Material provided:
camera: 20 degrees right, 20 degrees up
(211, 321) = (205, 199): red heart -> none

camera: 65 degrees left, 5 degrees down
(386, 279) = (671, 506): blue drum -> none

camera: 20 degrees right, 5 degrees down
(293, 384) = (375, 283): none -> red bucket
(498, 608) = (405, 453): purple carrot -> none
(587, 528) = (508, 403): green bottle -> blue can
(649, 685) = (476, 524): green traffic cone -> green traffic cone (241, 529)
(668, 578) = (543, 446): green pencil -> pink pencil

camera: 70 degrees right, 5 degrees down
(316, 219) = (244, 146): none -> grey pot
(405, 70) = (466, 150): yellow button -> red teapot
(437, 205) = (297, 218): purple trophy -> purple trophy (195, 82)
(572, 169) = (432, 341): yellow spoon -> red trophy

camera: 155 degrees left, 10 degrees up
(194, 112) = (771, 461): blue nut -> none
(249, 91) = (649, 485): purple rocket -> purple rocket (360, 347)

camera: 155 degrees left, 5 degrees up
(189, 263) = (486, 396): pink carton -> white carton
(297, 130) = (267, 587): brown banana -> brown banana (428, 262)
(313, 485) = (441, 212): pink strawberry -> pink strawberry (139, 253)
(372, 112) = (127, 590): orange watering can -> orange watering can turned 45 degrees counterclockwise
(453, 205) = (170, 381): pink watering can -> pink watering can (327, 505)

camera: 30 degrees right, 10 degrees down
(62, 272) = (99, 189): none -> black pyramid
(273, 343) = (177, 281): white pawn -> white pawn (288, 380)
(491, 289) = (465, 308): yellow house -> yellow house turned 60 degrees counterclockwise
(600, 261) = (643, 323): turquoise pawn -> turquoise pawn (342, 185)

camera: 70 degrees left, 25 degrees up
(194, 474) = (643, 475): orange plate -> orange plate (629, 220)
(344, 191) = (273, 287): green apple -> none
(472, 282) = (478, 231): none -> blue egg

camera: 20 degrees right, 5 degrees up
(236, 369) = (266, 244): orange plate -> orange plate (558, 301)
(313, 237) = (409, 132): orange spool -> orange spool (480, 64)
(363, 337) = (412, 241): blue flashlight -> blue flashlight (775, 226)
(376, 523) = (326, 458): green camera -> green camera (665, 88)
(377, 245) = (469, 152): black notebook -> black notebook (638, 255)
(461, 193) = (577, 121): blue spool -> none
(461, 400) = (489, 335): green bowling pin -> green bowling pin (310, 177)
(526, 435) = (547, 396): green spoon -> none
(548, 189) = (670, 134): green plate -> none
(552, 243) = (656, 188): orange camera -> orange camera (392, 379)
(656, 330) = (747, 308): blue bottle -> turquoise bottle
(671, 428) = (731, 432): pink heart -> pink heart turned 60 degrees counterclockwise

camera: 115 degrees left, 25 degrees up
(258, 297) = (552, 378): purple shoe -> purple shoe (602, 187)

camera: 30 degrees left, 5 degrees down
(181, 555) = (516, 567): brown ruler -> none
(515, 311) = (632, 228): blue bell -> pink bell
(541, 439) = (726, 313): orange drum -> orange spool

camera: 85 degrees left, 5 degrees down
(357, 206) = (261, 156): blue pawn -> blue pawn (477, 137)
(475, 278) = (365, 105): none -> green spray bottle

Instructions for the task: When transcribing the data, keep every line exactly as it is.

Expected output:
camera: 20 degrees right, 20 degrees up
(211, 321) = (205, 199): red heart -> none

camera: 65 degrees left, 5 degrees down
(386, 279) = (671, 506): blue drum -> none

camera: 20 degrees right, 5 degrees down
(293, 384) = (375, 283): none -> red bucket
(498, 608) = (405, 453): purple carrot -> none
(587, 528) = (508, 403): green bottle -> blue can
(649, 685) = (476, 524): green traffic cone -> green traffic cone (241, 529)
(668, 578) = (543, 446): green pencil -> pink pencil

camera: 70 degrees right, 5 degrees down
(316, 219) = (244, 146): none -> grey pot
(405, 70) = (466, 150): yellow button -> red teapot
(437, 205) = (297, 218): purple trophy -> purple trophy (195, 82)
(572, 169) = (432, 341): yellow spoon -> red trophy

camera: 155 degrees left, 10 degrees up
(194, 112) = (771, 461): blue nut -> none
(249, 91) = (649, 485): purple rocket -> purple rocket (360, 347)

camera: 155 degrees left, 5 degrees up
(189, 263) = (486, 396): pink carton -> white carton
(297, 130) = (267, 587): brown banana -> brown banana (428, 262)
(313, 485) = (441, 212): pink strawberry -> pink strawberry (139, 253)
(372, 112) = (127, 590): orange watering can -> orange watering can turned 45 degrees counterclockwise
(453, 205) = (170, 381): pink watering can -> pink watering can (327, 505)

camera: 30 degrees right, 10 degrees down
(62, 272) = (99, 189): none -> black pyramid
(273, 343) = (177, 281): white pawn -> white pawn (288, 380)
(491, 289) = (465, 308): yellow house -> yellow house turned 60 degrees counterclockwise
(600, 261) = (643, 323): turquoise pawn -> turquoise pawn (342, 185)

camera: 70 degrees left, 25 degrees up
(194, 474) = (643, 475): orange plate -> orange plate (629, 220)
(344, 191) = (273, 287): green apple -> none
(472, 282) = (478, 231): none -> blue egg

camera: 20 degrees right, 5 degrees up
(236, 369) = (266, 244): orange plate -> orange plate (558, 301)
(313, 237) = (409, 132): orange spool -> orange spool (480, 64)
(363, 337) = (412, 241): blue flashlight -> blue flashlight (775, 226)
(376, 523) = (326, 458): green camera -> green camera (665, 88)
(377, 245) = (469, 152): black notebook -> black notebook (638, 255)
(461, 193) = (577, 121): blue spool -> none
(461, 400) = (489, 335): green bowling pin -> green bowling pin (310, 177)
(526, 435) = (547, 396): green spoon -> none
(548, 189) = (670, 134): green plate -> none
(552, 243) = (656, 188): orange camera -> orange camera (392, 379)
(656, 330) = (747, 308): blue bottle -> turquoise bottle
(671, 428) = (731, 432): pink heart -> pink heart turned 60 degrees counterclockwise

camera: 115 degrees left, 25 degrees up
(258, 297) = (552, 378): purple shoe -> purple shoe (602, 187)

camera: 30 degrees left, 5 degrees down
(181, 555) = (516, 567): brown ruler -> none
(515, 311) = (632, 228): blue bell -> pink bell
(541, 439) = (726, 313): orange drum -> orange spool

camera: 85 degrees left, 5 degrees down
(357, 206) = (261, 156): blue pawn -> blue pawn (477, 137)
(475, 278) = (365, 105): none -> green spray bottle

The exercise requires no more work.